◆ **Task statement**:
Return every line of the records that contains the string "markup".

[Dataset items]
********************

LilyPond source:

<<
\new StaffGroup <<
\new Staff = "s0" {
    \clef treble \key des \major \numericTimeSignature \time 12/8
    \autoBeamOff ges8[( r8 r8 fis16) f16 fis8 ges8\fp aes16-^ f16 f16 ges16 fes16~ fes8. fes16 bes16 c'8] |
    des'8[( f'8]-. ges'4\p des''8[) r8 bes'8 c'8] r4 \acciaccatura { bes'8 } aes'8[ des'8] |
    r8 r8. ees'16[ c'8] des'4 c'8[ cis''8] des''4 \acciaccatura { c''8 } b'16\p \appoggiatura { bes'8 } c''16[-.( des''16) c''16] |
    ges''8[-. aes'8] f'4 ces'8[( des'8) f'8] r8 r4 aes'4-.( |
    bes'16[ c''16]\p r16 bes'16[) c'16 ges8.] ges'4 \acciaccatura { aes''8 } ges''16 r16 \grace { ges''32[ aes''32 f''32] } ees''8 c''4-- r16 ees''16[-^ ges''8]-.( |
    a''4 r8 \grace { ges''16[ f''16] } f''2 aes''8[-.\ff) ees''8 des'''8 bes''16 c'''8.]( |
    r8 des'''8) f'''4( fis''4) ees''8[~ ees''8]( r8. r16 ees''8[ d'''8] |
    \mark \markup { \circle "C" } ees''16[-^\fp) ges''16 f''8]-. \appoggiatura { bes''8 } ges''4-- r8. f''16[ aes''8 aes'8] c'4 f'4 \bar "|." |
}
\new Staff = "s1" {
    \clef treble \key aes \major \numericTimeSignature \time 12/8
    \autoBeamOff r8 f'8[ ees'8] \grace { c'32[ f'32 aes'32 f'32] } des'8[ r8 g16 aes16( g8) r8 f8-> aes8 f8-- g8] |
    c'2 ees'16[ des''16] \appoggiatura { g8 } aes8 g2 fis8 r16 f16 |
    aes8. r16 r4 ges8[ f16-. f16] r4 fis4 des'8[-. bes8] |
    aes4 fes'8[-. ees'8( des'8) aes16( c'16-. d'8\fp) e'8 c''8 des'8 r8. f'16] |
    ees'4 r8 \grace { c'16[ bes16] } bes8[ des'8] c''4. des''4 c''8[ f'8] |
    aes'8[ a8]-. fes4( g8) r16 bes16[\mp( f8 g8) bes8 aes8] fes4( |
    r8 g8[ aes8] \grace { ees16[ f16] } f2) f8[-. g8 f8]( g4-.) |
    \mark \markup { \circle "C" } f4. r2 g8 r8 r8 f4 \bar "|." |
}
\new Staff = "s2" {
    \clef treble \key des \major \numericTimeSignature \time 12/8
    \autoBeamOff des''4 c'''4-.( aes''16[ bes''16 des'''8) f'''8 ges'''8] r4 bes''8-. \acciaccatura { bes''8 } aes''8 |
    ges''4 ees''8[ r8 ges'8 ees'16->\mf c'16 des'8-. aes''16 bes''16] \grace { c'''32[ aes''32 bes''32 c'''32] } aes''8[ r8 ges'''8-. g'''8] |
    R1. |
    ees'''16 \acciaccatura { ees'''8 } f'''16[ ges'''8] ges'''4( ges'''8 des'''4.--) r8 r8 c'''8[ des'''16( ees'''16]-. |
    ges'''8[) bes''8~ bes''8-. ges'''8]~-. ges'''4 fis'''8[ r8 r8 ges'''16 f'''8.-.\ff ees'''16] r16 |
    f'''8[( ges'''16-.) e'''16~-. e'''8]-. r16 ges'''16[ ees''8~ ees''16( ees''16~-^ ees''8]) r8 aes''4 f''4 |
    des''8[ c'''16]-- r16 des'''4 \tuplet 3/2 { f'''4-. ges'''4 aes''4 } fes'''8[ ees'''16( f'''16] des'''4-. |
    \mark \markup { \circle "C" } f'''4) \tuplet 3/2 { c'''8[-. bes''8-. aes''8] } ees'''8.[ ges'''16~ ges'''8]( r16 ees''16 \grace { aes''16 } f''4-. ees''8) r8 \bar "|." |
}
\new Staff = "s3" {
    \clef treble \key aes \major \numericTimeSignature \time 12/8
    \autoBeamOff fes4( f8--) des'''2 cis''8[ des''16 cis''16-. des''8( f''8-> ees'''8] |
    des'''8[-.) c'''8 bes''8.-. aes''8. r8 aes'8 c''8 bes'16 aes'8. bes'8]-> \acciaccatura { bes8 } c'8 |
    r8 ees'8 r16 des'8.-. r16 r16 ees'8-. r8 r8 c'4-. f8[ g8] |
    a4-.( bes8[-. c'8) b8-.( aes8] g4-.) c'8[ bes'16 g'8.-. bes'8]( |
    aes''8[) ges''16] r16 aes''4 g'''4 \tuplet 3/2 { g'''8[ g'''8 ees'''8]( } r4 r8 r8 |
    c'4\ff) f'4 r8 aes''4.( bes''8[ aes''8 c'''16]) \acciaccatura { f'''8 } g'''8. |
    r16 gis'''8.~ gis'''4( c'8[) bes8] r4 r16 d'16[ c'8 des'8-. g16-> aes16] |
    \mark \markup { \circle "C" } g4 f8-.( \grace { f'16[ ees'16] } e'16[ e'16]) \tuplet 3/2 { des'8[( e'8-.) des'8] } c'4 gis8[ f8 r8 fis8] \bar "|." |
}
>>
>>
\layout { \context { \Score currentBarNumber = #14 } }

********************

◆ **Answer to this problem**:
    \mark \markup { \circle "C" } ees''16[-^\fp) ges''16 f''8]-. \appoggiatura { bes''8 } ges''4-- r8. f''16[ aes''8 aes'8] c'4 f'4 \bar "|." |
    \mark \markup { \circle "C" } f4. r2 g8 r8 r8 f4 \bar "|." |
    \mark \markup { \circle "C" } f'''4) \tuplet 3/2 { c'''8[-. bes''8-. aes''8] } ees'''8.[ ges'''16~ ges'''8]( r16 ees''16 \grace { aes''16 } f''4-. ees''8) r8 \bar "|." |
    \mark \markup { \circle "C" } g4 f8-.( \grace { f'16[ ees'16] } e'16[ e'16]) \tuplet 3/2 { des'8[( e'8-.) des'8] } c'4 gis8[ f8 r8 fis8] \bar "|." |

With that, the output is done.